» WORK ORDER
When you reach the line containing "blue round brick" in the records below, start copying exactly, and stop once you have copied the line containing "tan cone H1 level 1 -> tan cone C5 level 1".

» EXTRACTED INFORMATION

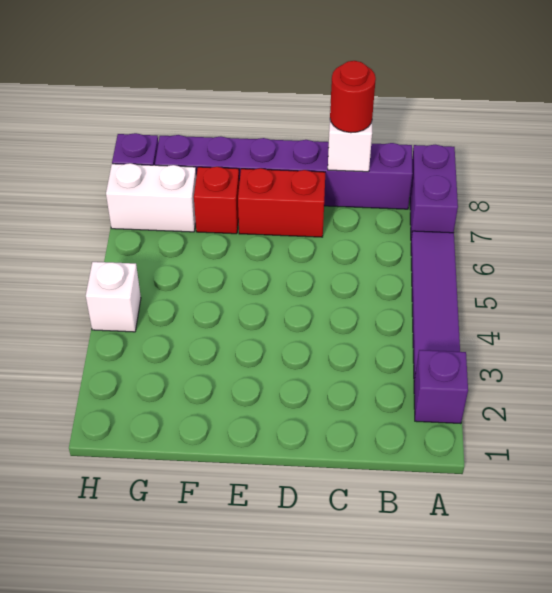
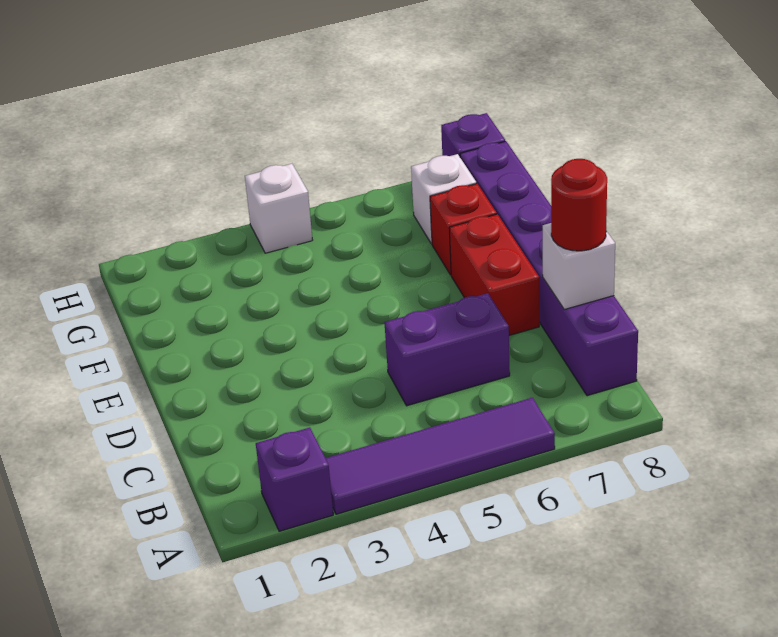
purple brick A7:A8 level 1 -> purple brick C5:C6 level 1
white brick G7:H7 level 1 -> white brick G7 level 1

* * *

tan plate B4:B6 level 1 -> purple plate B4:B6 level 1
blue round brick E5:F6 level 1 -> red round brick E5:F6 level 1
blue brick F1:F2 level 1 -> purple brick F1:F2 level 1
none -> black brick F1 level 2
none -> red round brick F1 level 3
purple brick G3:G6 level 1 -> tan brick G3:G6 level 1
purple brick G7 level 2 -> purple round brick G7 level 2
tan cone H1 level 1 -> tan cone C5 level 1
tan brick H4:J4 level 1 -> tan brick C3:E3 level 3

--

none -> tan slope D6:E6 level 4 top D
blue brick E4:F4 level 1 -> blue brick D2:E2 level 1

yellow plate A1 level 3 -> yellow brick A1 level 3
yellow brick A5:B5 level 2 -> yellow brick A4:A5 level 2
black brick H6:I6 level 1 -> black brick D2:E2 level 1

» OUTPUT BELOW
blue round brick E5:F6 level 1 -> red round brick E5:F6 level 1
blue brick F1:F2 level 1 -> purple brick F1:F2 level 1
none -> black brick F1 level 2
none -> red round brick F1 level 3
purple brick G3:G6 level 1 -> tan brick G3:G6 level 1
purple brick G7 level 2 -> purple round brick G7 level 2
tan cone H1 level 1 -> tan cone C5 level 1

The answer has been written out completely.